Records for this exercise -
☆ ☆ ☆ ☆ ☆

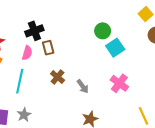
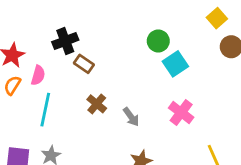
brown rectangle: (48, 48) -> (84, 64), turned -40
pink semicircle: (27, 53) -> (38, 75), moved

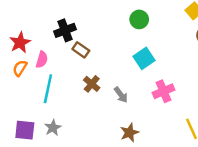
green circle: (158, 41) -> (139, 19), moved
cyan square: (175, 64) -> (144, 58), moved
pink cross: (181, 113) -> (163, 91), turned 30

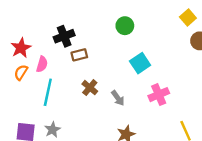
green circle: (139, 19) -> (125, 26), moved
brown rectangle: (81, 50) -> (79, 55), turned -49

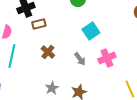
gray arrow: (118, 98) -> (80, 59), moved
gray star: (52, 130) -> (52, 88), moved

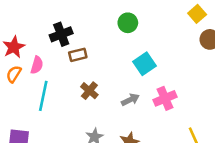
gray arrow: (80, 59) -> (130, 100), turned -80

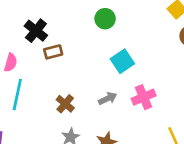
black cross: (61, 34) -> (36, 31), turned -30
brown cross: (89, 91) -> (65, 104), moved

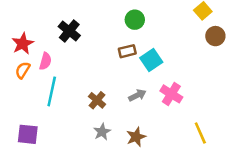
brown rectangle: (53, 52) -> (127, 51), moved
pink cross: (144, 97) -> (171, 94), turned -35

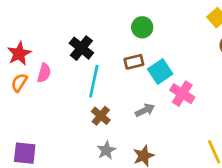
black cross: (69, 31) -> (81, 48), moved
cyan line: (52, 91) -> (94, 81), moved
pink cross: (171, 94) -> (182, 94), moved

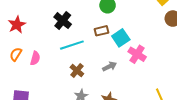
pink semicircle: (44, 73) -> (35, 58), moved
cyan line: (94, 81) -> (72, 45), turned 60
orange semicircle: (19, 83) -> (16, 54), moved

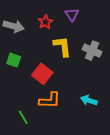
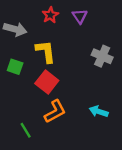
red star: (45, 22) -> (50, 15), moved
yellow L-shape: (62, 46) -> (46, 51), moved
orange L-shape: (50, 100) -> (55, 111), turned -30

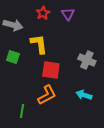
gray cross: (102, 56) -> (87, 60), moved
red square: (47, 82) -> (51, 70), moved, turned -30
green line: (26, 130) -> (22, 111), turned 40

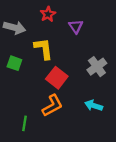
purple triangle: (68, 14) -> (76, 26), moved
gray cross: (87, 60) -> (97, 67), turned 30
red square: (51, 70) -> (57, 78), turned 30

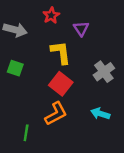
yellow L-shape: (43, 49) -> (61, 53), moved

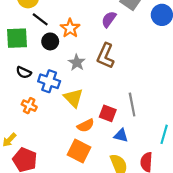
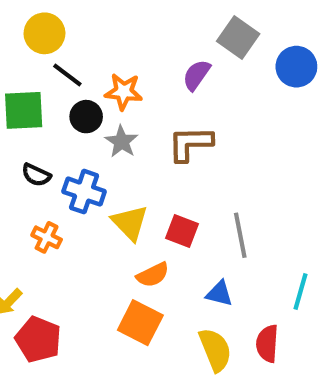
orange star: (70, 28) -> (124, 92), turned -30
brown L-shape: (105, 56) -> (190, 144), turned 65
gray star: (77, 62) -> (122, 142), moved
red square: (108, 113) -> (182, 231), moved

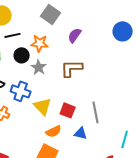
gray square: (238, 37) -> (51, 14), moved
black line: (67, 75) -> (13, 35), turned -49
blue triangle: (219, 294) -> (81, 133), moved

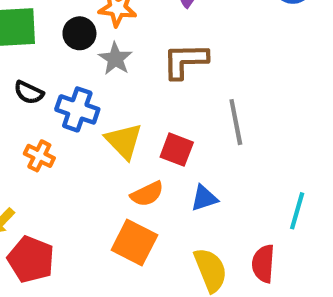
gray line: (96, 112) -> (236, 122), moved
blue triangle: (81, 133) -> (204, 198), turned -32

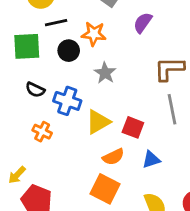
gray star: (115, 59) -> (105, 73), moved
brown L-shape: (185, 61) -> (169, 69), moved
yellow triangle: (124, 141) -> (98, 122), turned 44

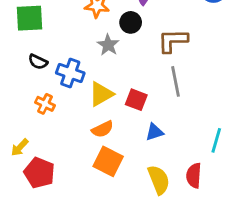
black circle: (69, 51) -> (131, 22), moved
orange semicircle: (113, 157) -> (103, 129), moved

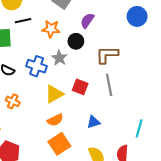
blue cross: (70, 73) -> (37, 66), moved
red square: (136, 100) -> (80, 87), moved
orange square: (108, 161) -> (59, 144), turned 30

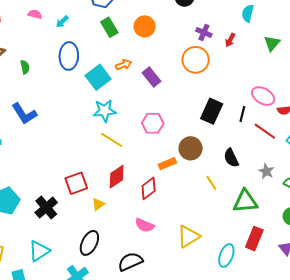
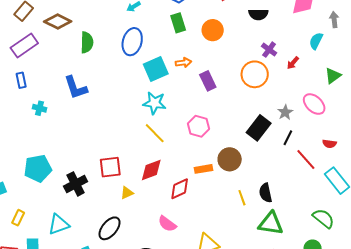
green semicircle: (25, 67) -> (87, 42), size x1.5
pink ellipse: (263, 96) -> (314, 104), moved
black semicircle: (231, 158) -> (266, 193), moved
gray star: (266, 171) -> (285, 112), moved

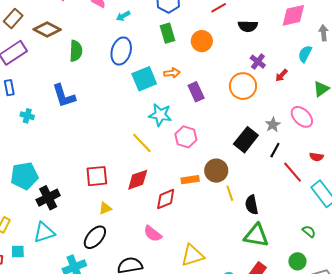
cyan star: (155, 103) -> (160, 115), moved
black cross: (76, 184) -> (48, 198), moved
yellow triangle: (127, 193) -> (105, 208), moved
yellow line: (242, 198) -> (230, 193), moved
green semicircle: (323, 218) -> (309, 231), size x0.6

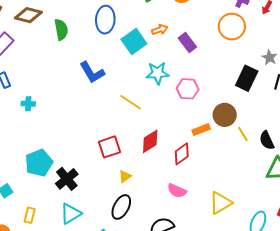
blue L-shape: (64, 96) -> (92, 72), moved
yellow line: (142, 143) -> (131, 102), moved

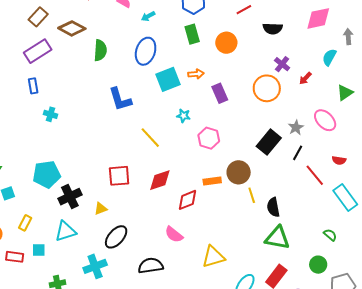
cyan star: (158, 73) -> (183, 116), size x0.6
yellow triangle: (125, 176) -> (101, 209), moved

☆ ☆ ☆ ☆ ☆

Work required -
With the pictures omitted, copy exactly the lines of the listing above starting at the line containing "yellow L-shape: (43, 49) -> (61, 53), moved" and ending at the line containing "green semicircle: (25, 67)", both included.

Your response -
yellow L-shape: (43, 49) -> (61, 53), moved

orange star: (70, 28) -> (124, 92), turned -30
brown L-shape: (105, 56) -> (190, 144), turned 65
gray star: (77, 62) -> (122, 142), moved
red square: (108, 113) -> (182, 231), moved

gray square: (238, 37) -> (51, 14), moved
black line: (67, 75) -> (13, 35), turned -49
blue triangle: (219, 294) -> (81, 133), moved

gray line: (96, 112) -> (236, 122), moved
blue triangle: (81, 133) -> (204, 198), turned -32

gray star: (115, 59) -> (105, 73), moved
brown L-shape: (185, 61) -> (169, 69), moved
yellow triangle: (124, 141) -> (98, 122), turned 44

black circle: (69, 51) -> (131, 22), moved
orange semicircle: (113, 157) -> (103, 129), moved

blue cross: (70, 73) -> (37, 66), moved
red square: (136, 100) -> (80, 87), moved
orange square: (108, 161) -> (59, 144), turned 30

green semicircle: (25, 67) -> (87, 42), size x1.5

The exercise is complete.